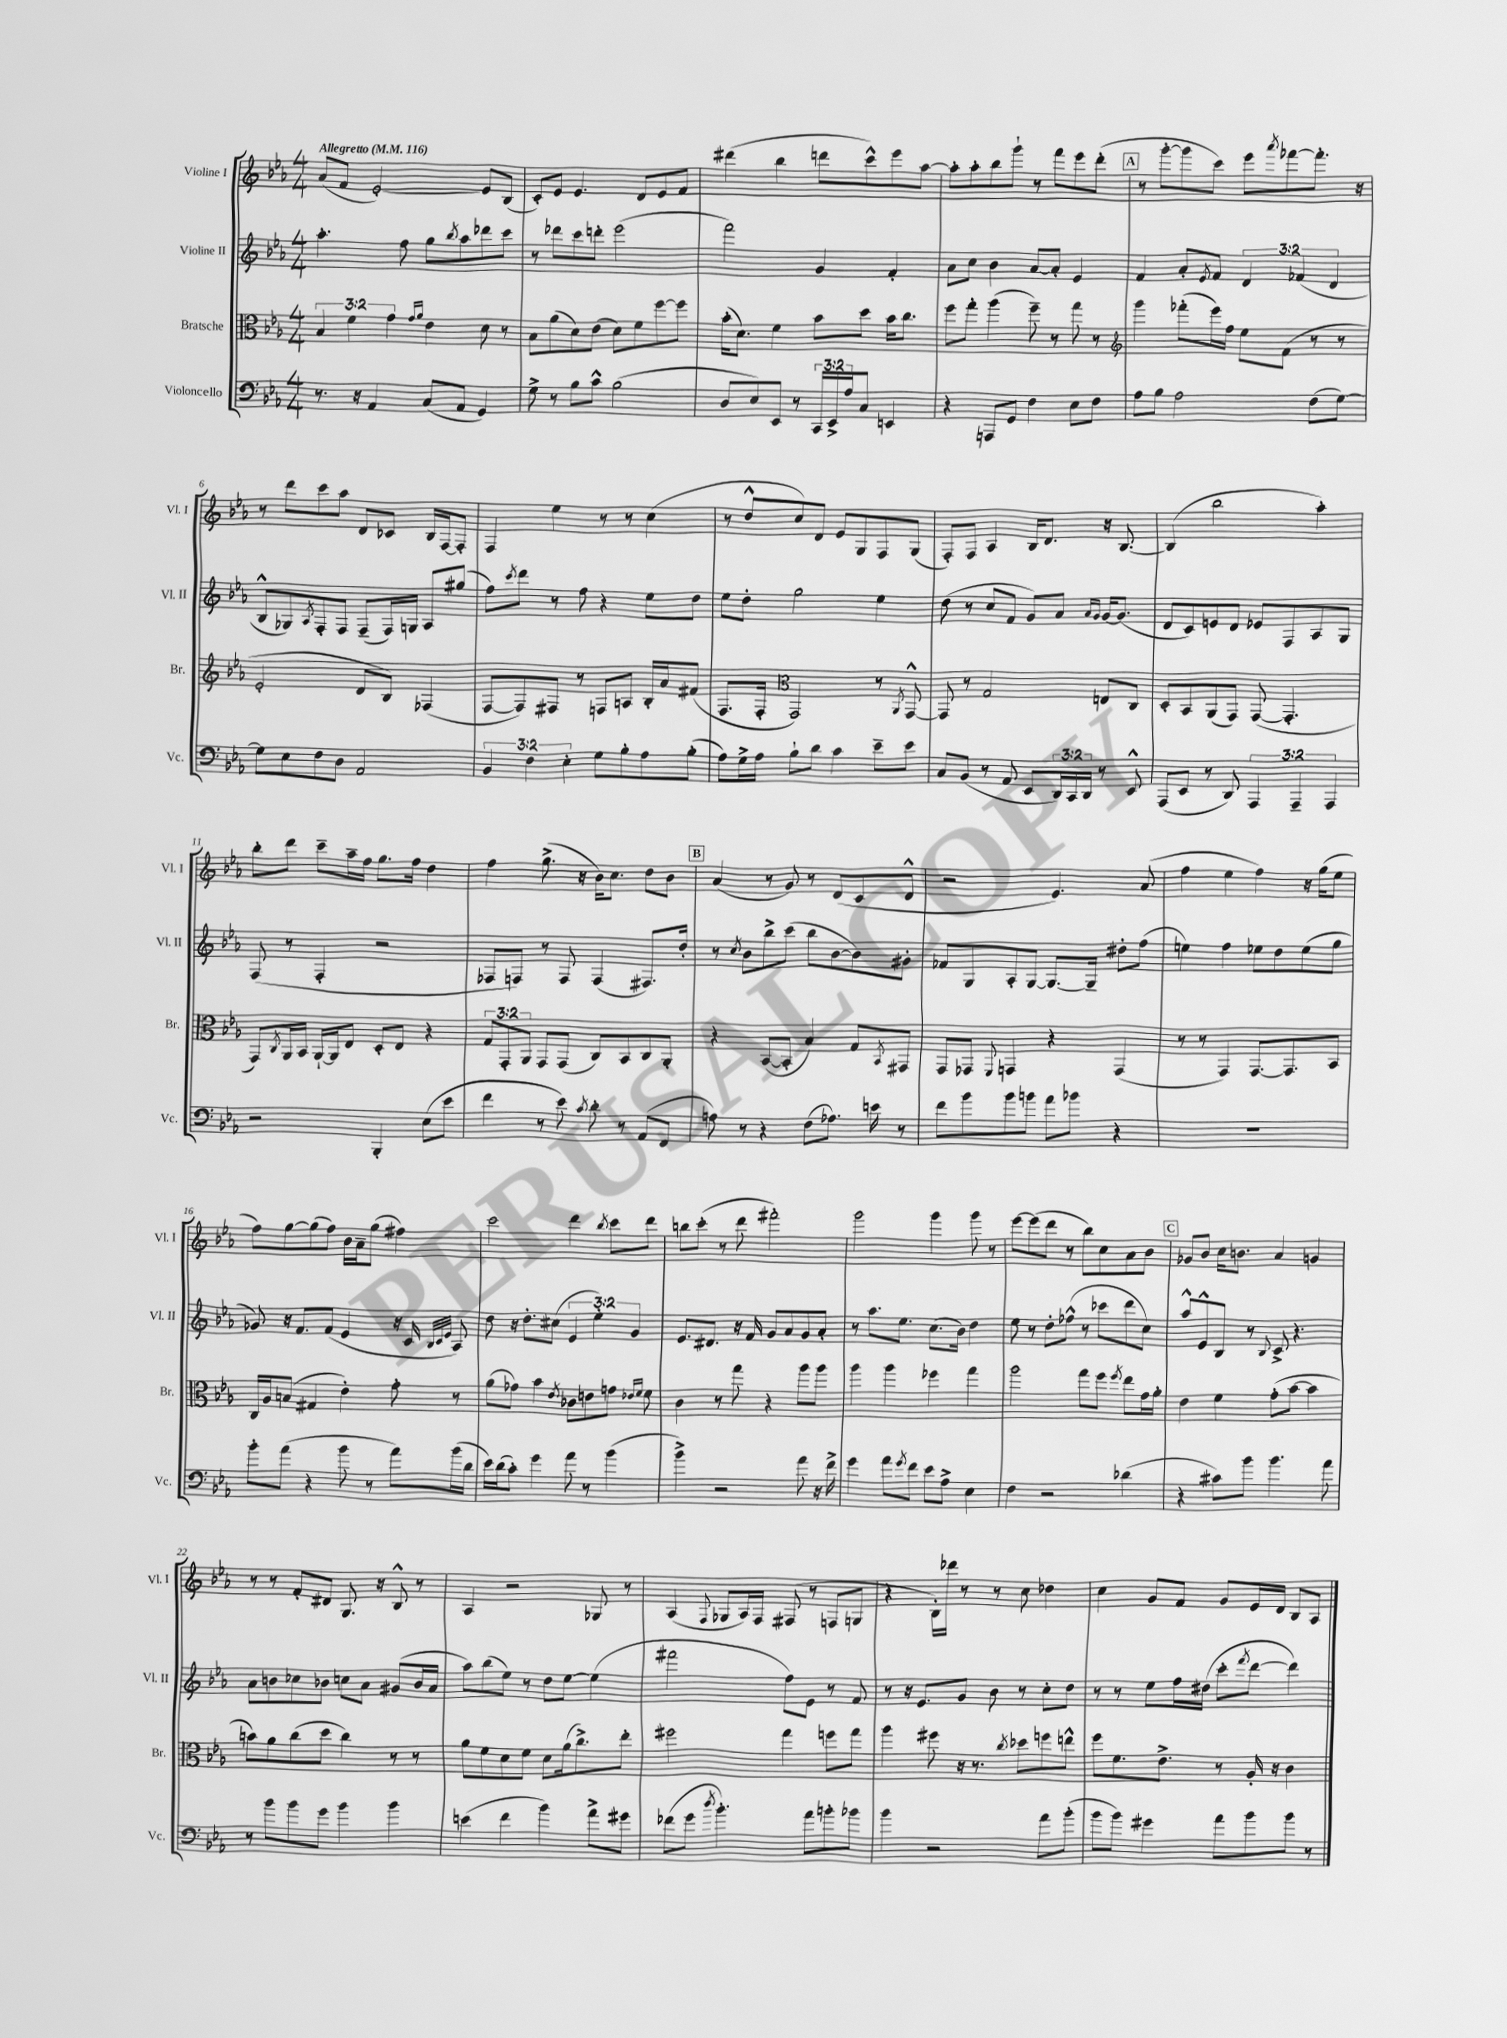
<<
\new StaffGroup <<
\new Staff = "s0" \with { instrumentName = "Violine I" shortInstrumentName = "Vl. I" } {
    \clef treble \key ees \major \numericTimeSignature \time 4/4 \tempo "Allegretto" 4 = 116
    aes'8( f'8 ees'2~-.) ees'8 bes8( |
    c'8-.) ees'8 ees'4. d'8 ees'8 f'8 |
    dis'''4( bes''4 d'''8 c'''8-^) ees'''8 aes''8~ |
    aes''8-. aes''8-. bes''8 g'''8-! r8 f'''8 ees'''8 d'''8-.( |
    \mark \markup { \box "A" } r8 g'''8~-. g'''8 c'''8) ees'''8 \acciaccatura { aes'''8 } fes'''8~ fes'''8.-. r16 |
    r8 d'''8 c'''8 aes''8 d'8 ces'8 bes16 f16~ f8-. |
    f4 ees''4 r8 r8 c''4( |
    r8 d''8-^ c''8) d'8 ees'8 g8 f8 g8( |
    f8-.) f8 aes4 bes16 d'8. r16 bes8.~ |
    bes4( bes''2 aes''4-.) |
    bes''8-. d'''8 c'''8-- aes''16-- f''16 g''8. f''16 d''4 |
    f''4 g''8.->( r16 bes'16) c''8. d''8 bes'8 |
    \mark \markup { \box "B" } aes'4( r8 g'8) r8 d'8( c'8 d'8-^ |
    r2 ees'4.) aes'8( |
    f''4 ees''4 f''4) r16 g''16( ees''8 |
    f''8) g''8~ g''8( f''8) bes'16 aes'16-- g''8( fis''4) |
    c'''2 d'''4 \acciaccatura { bes''8 } c'''8 d'''8 |
    b''8 c'''8-.( r8 d'''8 fis'''2-.) |
    g'''2 g'''4 g'''8 r8 |
    ees'''8~ ees'''8( d'''8 r8 bes''8) c''8 aes'8 bes'8 |
    \mark \markup { \box "C" } ges'8 bes'8 c''16 b'8. aes'4 g'4 |
    r8 r8 f'8-. dis'8 g8. r16 bes8-^ r8 |
    aes4 r2 ges8 r8 |
    aes4( \appoggiatura { f8 } ges8 aes16) f16 fis8( r8 f8 g8 |
    r4 bes16-.) des'''16 r8 r8 c''8 des''4 |
    c''4 g'8 f'8 g'8 ees'16 d'16 bes8 aes8 \bar "|." |
}
\new Staff = "s1" \with { instrumentName = "Violine II" shortInstrumentName = "Vl. II" } {
    \clef treble \key ees \major \numericTimeSignature \time 4/4 \override Staff.TupletNumber.text = #tuplet-number::calc-fraction-text
    aes''4.-. f''8 g''8 \acciaccatura { bes''8 } aes''8 des'''8 c'''8 |
    r8 des'''8 c'''8 d'''8-. ees'''2( |
    f'''2) g'4 f'4-. |
    aes'8 c''8 bes'4 aes'8~ aes'8-. ees'4 |
    \mark \markup { \box "A" } f'4 aes'8-. \acciaccatura { ees'8 } f'8 \tuplet 3/2 { d'4 fes'4( d'4 } |
    bes8-^ ges8) \acciaccatura { aes8 } f8-. f8 f8--( f16) g16 aes8 gis''8( |
    f''8) \acciaccatura { c'''8 } d'''8 r8 f''8 r4 ees''8 d''8 |
    ees''8 d''8-. g''2 ees''4 |
    d''8( r8 c''8 f'8 g'8) aes'8 \grace { aes'16 g'16 } g'16~ g'8.( |
    d'8 c'8) e'8 d'8 ees'8 f8 aes8 g8 |
    f8( r8 f4-. r2 |
    fes8 f8) r8 f8 f4( fis8.) d''16-. |
    \mark \markup { \box "B" } r8 \acciaccatura { c''8 } bes'8 bes''8-> c'''8( bes''8 bes'8~ bes'8) gis'8-. |
    fes'8 g8 aes8-. g8~ g8.~ g16-- dis''8-. f''8( |
    e''4) f''4 ees''8 d''8 ees''8( g''8 |
    ges'8) r16 f'8. f'8( ees'4 r16 c'16 \grace { bes32 c'32 ees'32 } aes8) |
    d''8 r16 d''8.-. cis''8( \tuplet 3/2 { ees'4 ees''4-.) g'4 } |
    ees'8. dis'8. r16 f'16 g'8 aes'8 g'8 aes'8-. |
    r8 aes''8. ees''8. c''8.( bes'16) d''4 |
    ees''8 r8 d''8-. fes''8-^( r8 ces'''8 d'''8 c''8) |
    \mark \markup { \box "C" } aes''8-^ ees'8-^ bes8 r8 \appoggiatura { bes8 } c'8-> r4. |
    aes'8 b'8 ces''8 bes'8 c''8 aes'8 gis'8( bes'16 aes'16 |
    aes''8) bes''8( ees''8) r8 d''8 ees''8~ ees''4( |
    fis'''2 f''8) ees'8 r8 f'8 |
    r8 r16 ees'8. g'8 bes'8 r8 c''8-. d''8 |
    r8 r8 ees''8 f''16 dis''16( c'''8-. \acciaccatura { f'''8 } d'''8~ d'''4) \bar "|." |
}
\new Staff = "s2" \with { instrumentName = "Bratsche" shortInstrumentName = "Br." } {
    \clef alto \key ees \major \numericTimeSignature \time 4/4 \override Staff.TupletNumber.text = #tuplet-number::calc-fraction-text
    \tuplet 3/2 { bes4 f'4 g'4 } \grace { g'16 aes'16 } ees'4 d'8 r8 |
    bes8 aes'8( d'8) ees'8( d'8) f'8 f''8~ f''8 |
    bes'16-.( d'8.) f'4 bes'8 d''8 bes'16 c''8. |
    f''8 g''8-. aes''4( f''8--) r8 g''8 r8 |
    \mark \markup { \box "A" } \clef treble g'''4 fes'''8-.( ees'''16) f''16 ees''8 f'8( r8 r8 |
    ees'2-. d'8 bes8) fes4( |
    f8~ f8) fis8 r8 f8 a8 bes16-. aes'16 fis'8( |
    f8. f16-. \clef alto g,2) r8 \acciaccatura { aes,8 } g,8~-^ |
    g,8 r8 g2 e8 c8 |
    d8-. bes,8 aes,8( g,8) g,8~( g,4.-. |
    g,8) \acciaccatura { c8 } aes,16 bes,16 aes,16~-! aes,16 ees8 d8-. ees8 r4 |
    \tuplet 3/2 { g8 g,8-. aes,8 } g,8 g,8( c8) bes,8 c8 aes,8-. |
    \mark \markup { \box "B" } r4 bes,8~( bes,8-. bes4) g8 \acciaccatura { bes,8 } gis,8 |
    g,8 ges,8 \appoggiatura { f,8 } g,4 r4 g,4( |
    r8 r8 g,4) g,8.~ g,8. bes,8 |
    c16 aes16 b8( gis4 ees'4-.) g'8-. r8 |
    aes'8( ges'8) bes'4 \acciaccatura { ees'8 } ces'8 e'8 g'8 \grace { ees'16 f'16 } f'8 |
    c'4 r8 g''8 r4 aes''8 aes''8 |
    aes''4 aes''4 fes''4 g''4 |
    aes''2 g''8 f''8 \acciaccatura { f''8 } ees''8 g'16 aes'16-. |
    \mark \markup { \box "C" } ees'4 f'4 g'8-.( bes'8~ bes'4 |
    b'8) aes'8 c''8( d''8 c''4) r8 r8 |
    aes'8 f'8 d'8 f'8 d'8 aes'16( c''8.->) ees''8-. |
    fis''2 g''4 f''8 g''8 |
    aes''4 fis''8 r16 r8. \acciaccatura { c''8 } des''8 f''8 e''8-^ |
    f''8 f'8. ees'8.-> r8 aes16-. r16 c'4 \bar "|." |
}
\new Staff = "s3" \with { instrumentName = "Violoncello" shortInstrumentName = "Vc." } {
    \clef bass \key ees \major \numericTimeSignature \time 4/4 \override Staff.TupletNumber.text = #tuplet-number::calc-fraction-text
    r8. r16 aes,4 c8( aes,8 g,4) |
    g8-> r8 bes8 c'8-^ bes2( |
    d8 ees8) ees,8 r8 \tuplet 3/2 { c,16 ees,16-> aes16 } c8 e,4 |
    r4 a,,8 g,8 f4 ees8 f8 |
    \mark \markup { \box "A" } aes8 bes8 aes2 f8( g8~) |
    g8 ees8 f8 d8 aes,2 |
    \tuplet 3/2 { bes,4 f4 ees4-. } g8 bes8-. aes8 bes8-.( |
    aes8) g16-> aes16 bes8-! d'8 c'4 ees'8-- ees'8 |
    c8 bes,8( r8 aes,8 ees,8 \tuplet 3/2 { d,16) c,16 d,16 } r8 ees,8-^ |
    aes,,8( ees,8 r8 d,8) \tuplet 3/2 { aes,,4 aes,,4-- aes,,4 } |
    r2 bes,,4-. ees8( ees'8 |
    f'4 r8 ees'8) \acciaccatura { c'8 } d'8-. r8 aes,8( f,8 |
    \mark \markup { \box "B" } a8) r8 r4 f8( aes8.) e'16 r8 |
    f'8 bes'8 bes'8 b'8 aes'8 bes'8 r4 |
    R1 |
    bes'8-. aes'8( r4 bes'8 r8 aes'8) bes'16( d'16 |
    ees'16) d'16( c'8-.) g'4 aes'8 r8 bes'4( |
    bes'4->) r2 aes'8 r16 f'16-> |
    g'4 aes'8 \acciaccatura { g'8 } f'8 ees'8 aes8-> ees4 |
    f4 r2 des'4( |
    \mark \markup { \box "C" } r4 cis'8) bes'8 bes'4. aes'8 |
    r8 bes'8 bes'8 g'8 bes'4 bes'4 |
    e'4( f'4 bes'4) aes'8-> gis'8 |
    fes'8( g'8 \acciaccatura { d''8 } bes'4.-.) aes'8 b'8-. bes'8 |
    bes'4 r2 aes'8 bes'8-.( |
    bes'8 bes'8) gis'4 aes'8 bes'8 bes'8 r8 \bar "|." |
}
>>
>>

———

Render everything from the start of the material above down to the line containing "aes''8-. aes''8-. bes''8" as a JSON list of strings, one string per line, leaving out blank lines and pictures.

[
  "<<",
  "\\new StaffGroup <<",
  "\\new Staff = \"s0\" \\with { instrumentName = \"Violine I\" shortInstrumentName = \"Vl. I\" } {",
  "    \\clef treble \\key ees \\major \\numericTimeSignature \\time 4/4 \\tempo \"Allegretto\" 4 = 116",
  "    aes'8( f'8 ees'2~-.) ees'8 bes8( |",
  "    c'8-.) ees'8 ees'4. d'8 ees'8 f'8 |",
  "    dis'''4( bes''4 d'''8 c'''8-^) ees'''8 aes''8~ |",
  "    aes''8-. aes''8-. bes''8 g'''8-! r8 f'''8 ees'''8 d'''8-.( |"
]